### [Exercise brief]
For the entries below, the result should be an exact transcription of the lines from the one with "LUX1 pin SDA: D10 -> D2" up to and including the one with "TOF3 pin XSHUT: D5 -> D3", and only those.

### [Records shown]
----

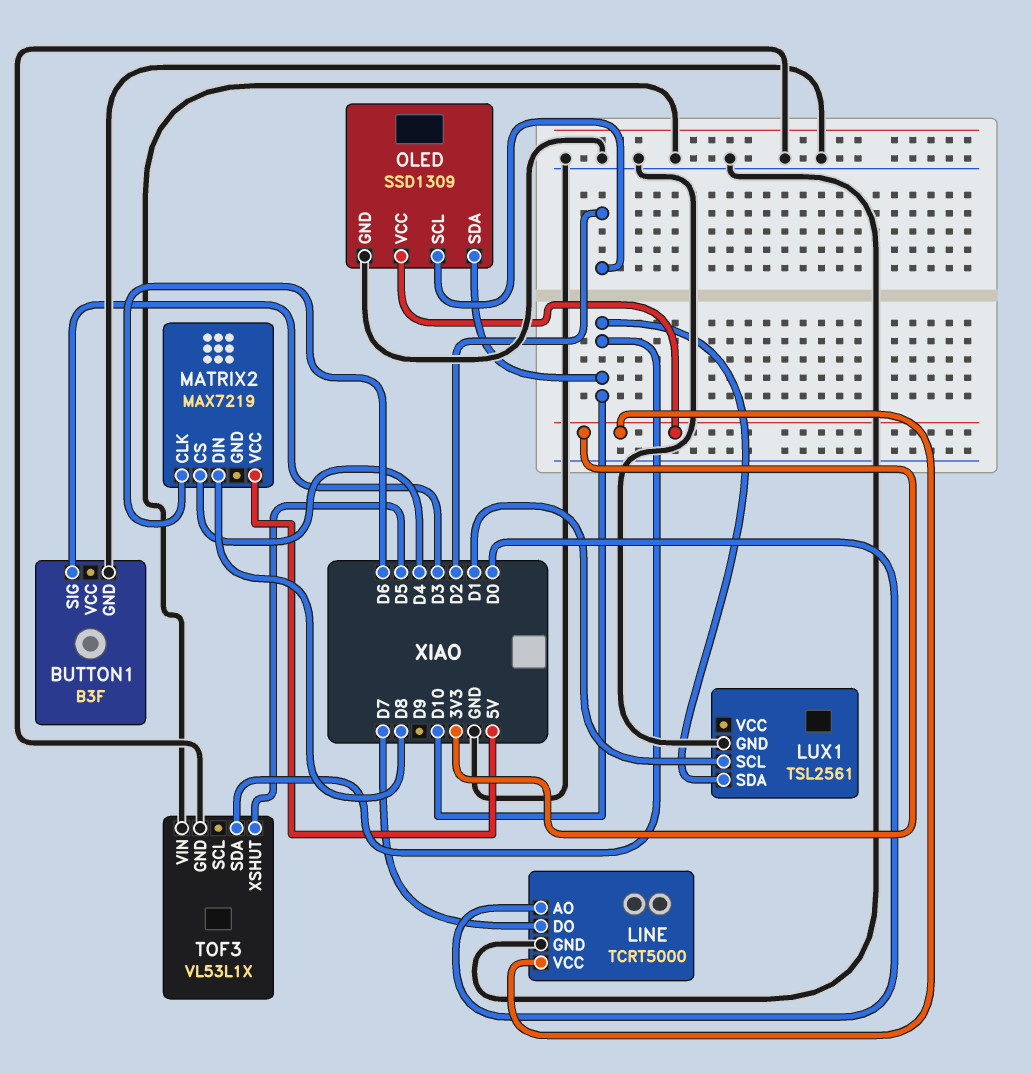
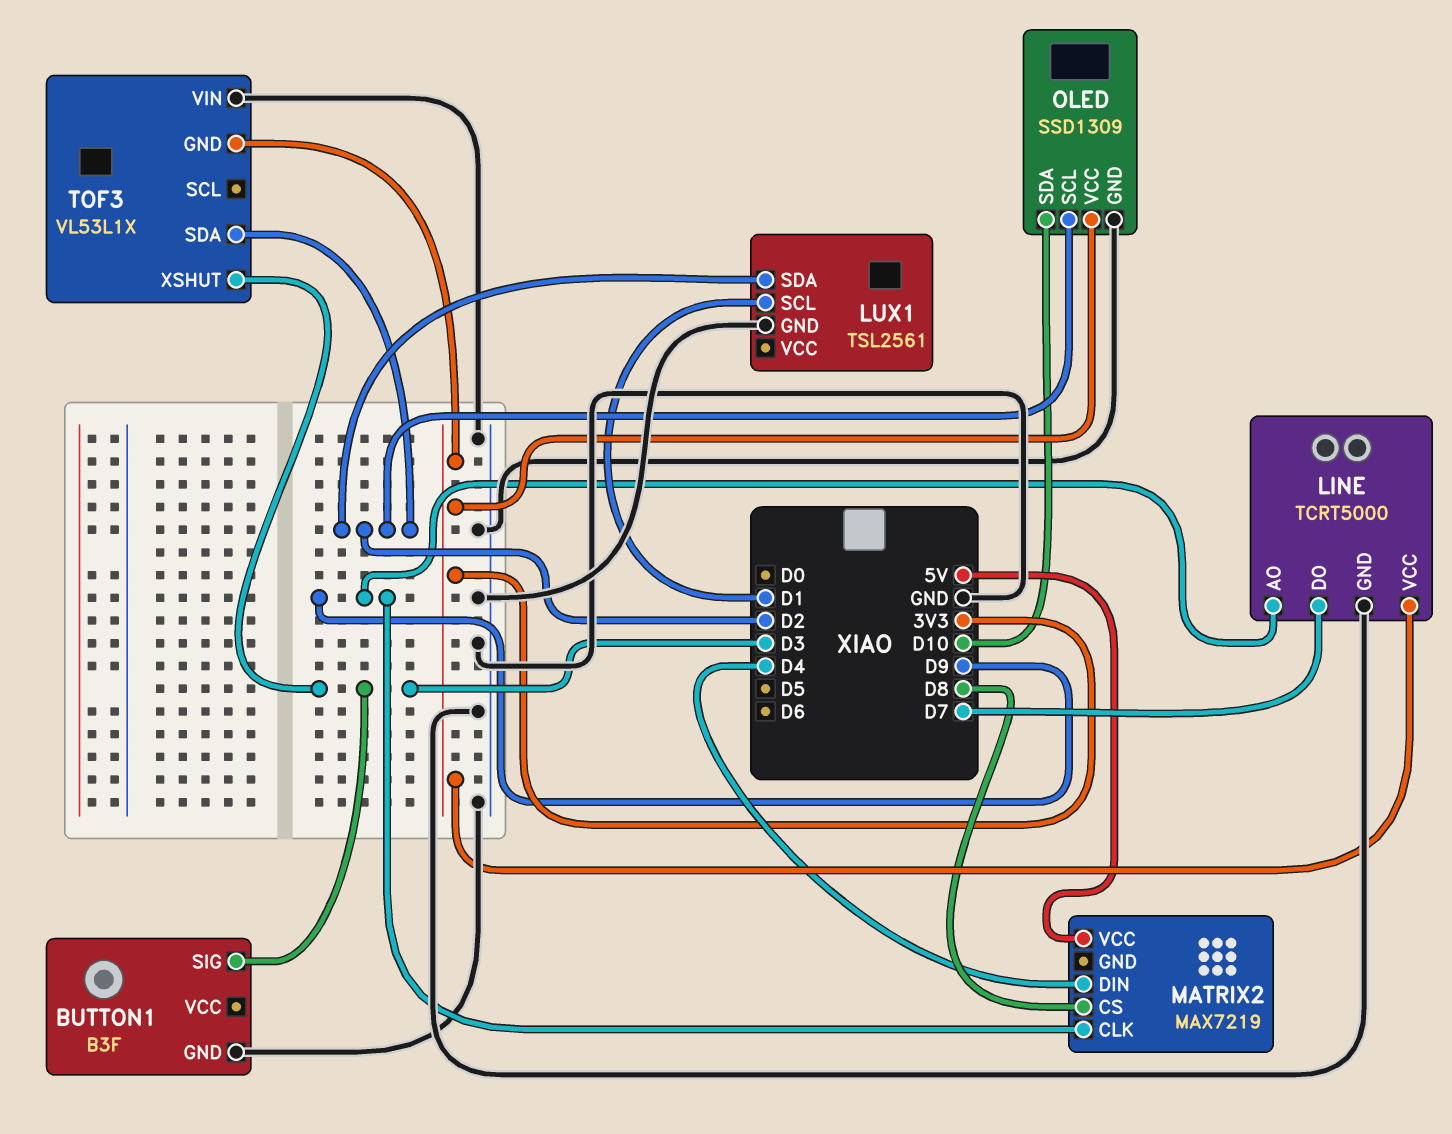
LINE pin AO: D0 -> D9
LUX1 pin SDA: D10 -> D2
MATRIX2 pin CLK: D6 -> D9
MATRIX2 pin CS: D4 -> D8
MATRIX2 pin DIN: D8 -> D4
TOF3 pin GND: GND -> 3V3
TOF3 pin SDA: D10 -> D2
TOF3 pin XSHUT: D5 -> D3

----

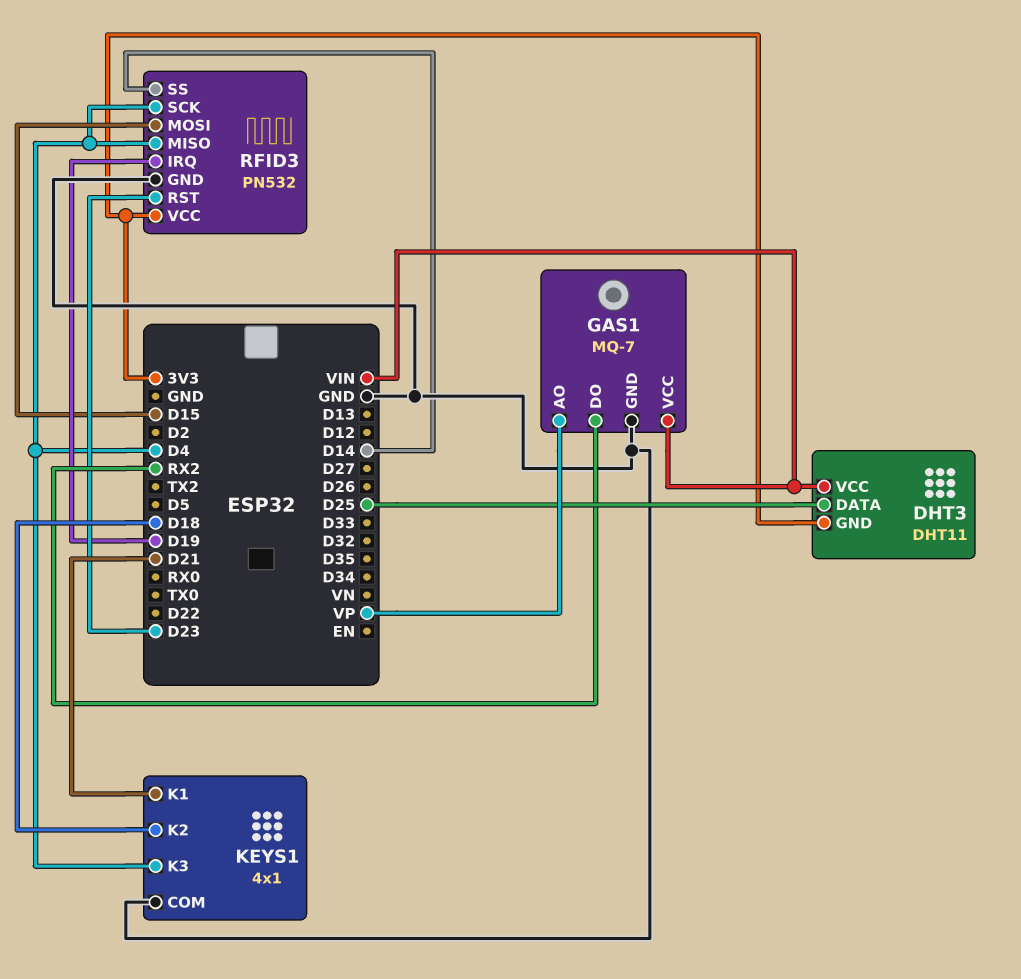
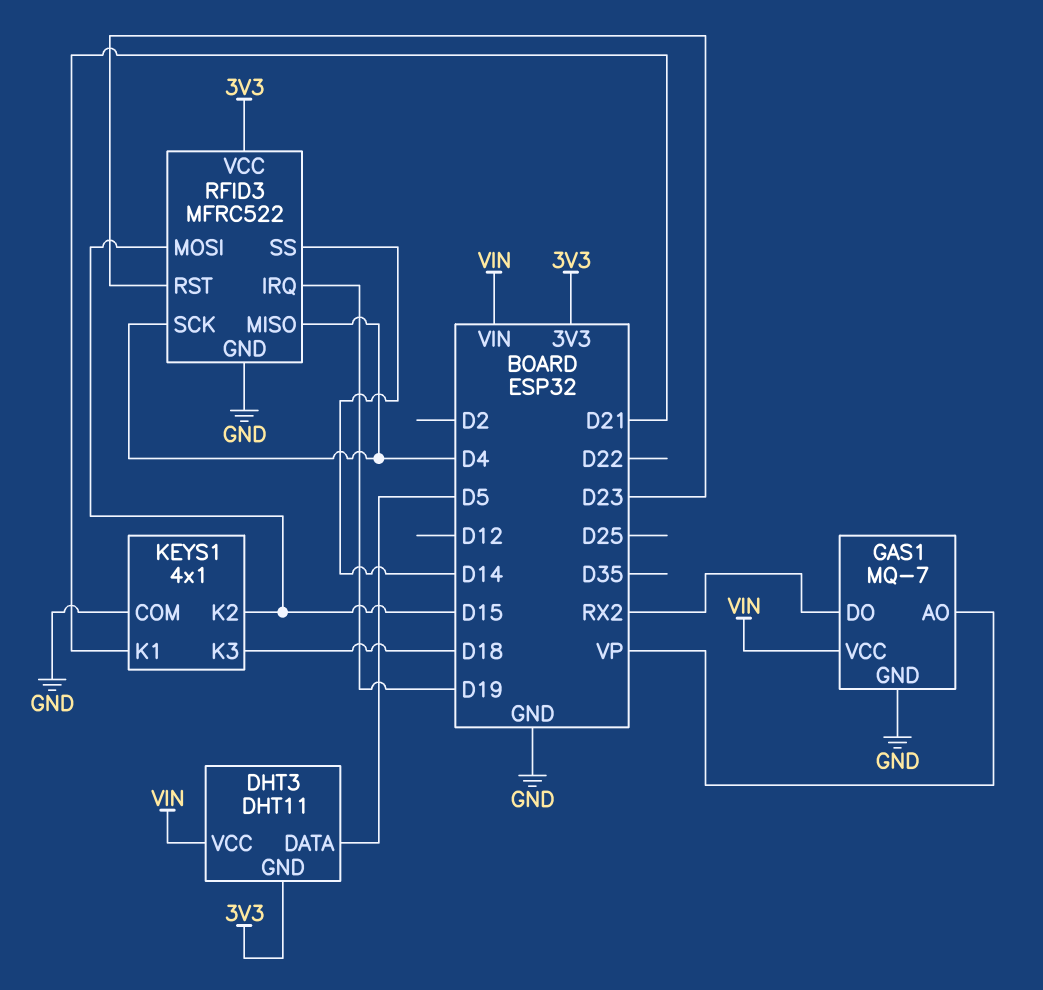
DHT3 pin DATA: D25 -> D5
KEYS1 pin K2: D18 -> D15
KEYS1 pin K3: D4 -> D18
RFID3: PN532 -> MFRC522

----

### [Answer to this task]
LUX1 pin SDA: D10 -> D2
MATRIX2 pin CLK: D6 -> D9
MATRIX2 pin CS: D4 -> D8
MATRIX2 pin DIN: D8 -> D4
TOF3 pin GND: GND -> 3V3
TOF3 pin SDA: D10 -> D2
TOF3 pin XSHUT: D5 -> D3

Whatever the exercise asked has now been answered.